--- INSTRUCTIONS TO FOLLOW ---
An exact reproduction of the records is required. Images must be left out.

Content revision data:

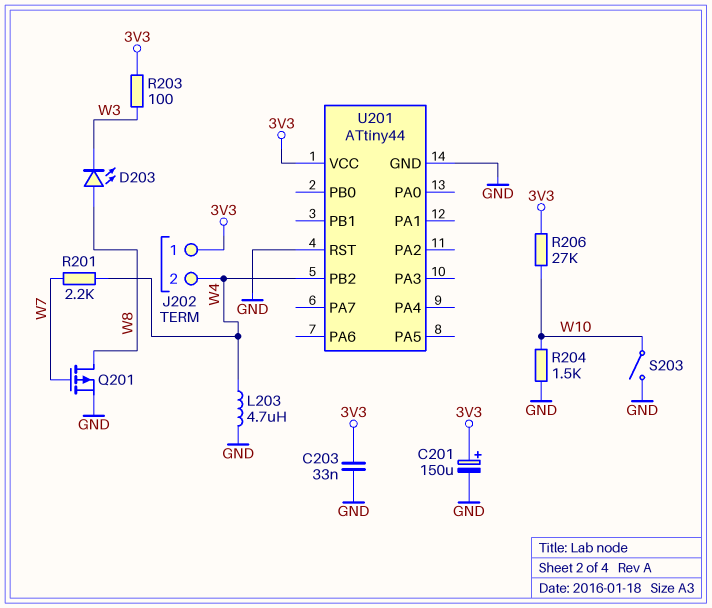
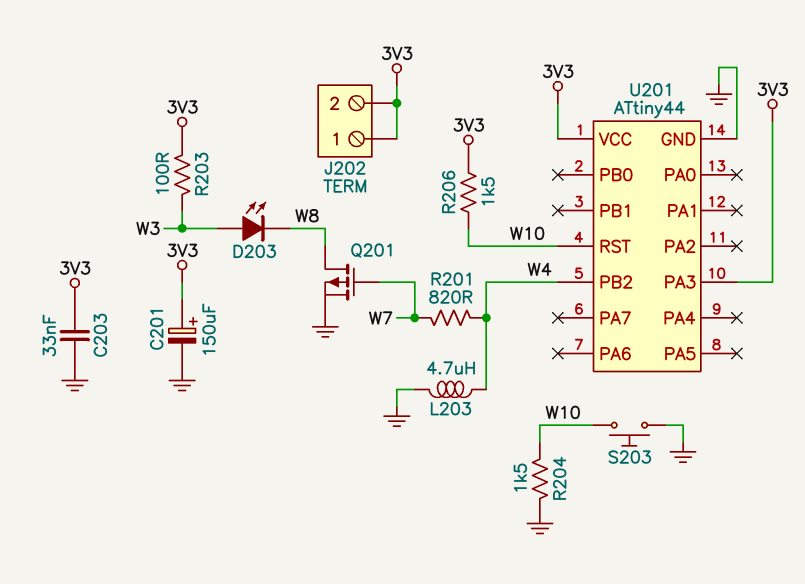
D203: LED (A W8, K W3) -> LED (A W3, K W8)
J202 pin 2: W4 -> 3V3
R201: 2.2k (W4, W7) -> 820 (W4, W7)
R206: 27k (3V3, W10) -> 1.5k (3V3, W10)
S203: switch (GND, W10) -> button (GND, W10)
U201 pin PA3: none -> 3V3
U201 pin RST: GND -> W10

--- SOLUTION TO THE EXERCISE ---
D203: LED (A W8, K W3) -> LED (A W3, K W8)
J202 pin 2: W4 -> 3V3
R201: 2.2k (W4, W7) -> 820 (W4, W7)
R206: 27k (3V3, W10) -> 1.5k (3V3, W10)
S203: switch (GND, W10) -> button (GND, W10)
U201 pin PA3: none -> 3V3
U201 pin RST: GND -> W10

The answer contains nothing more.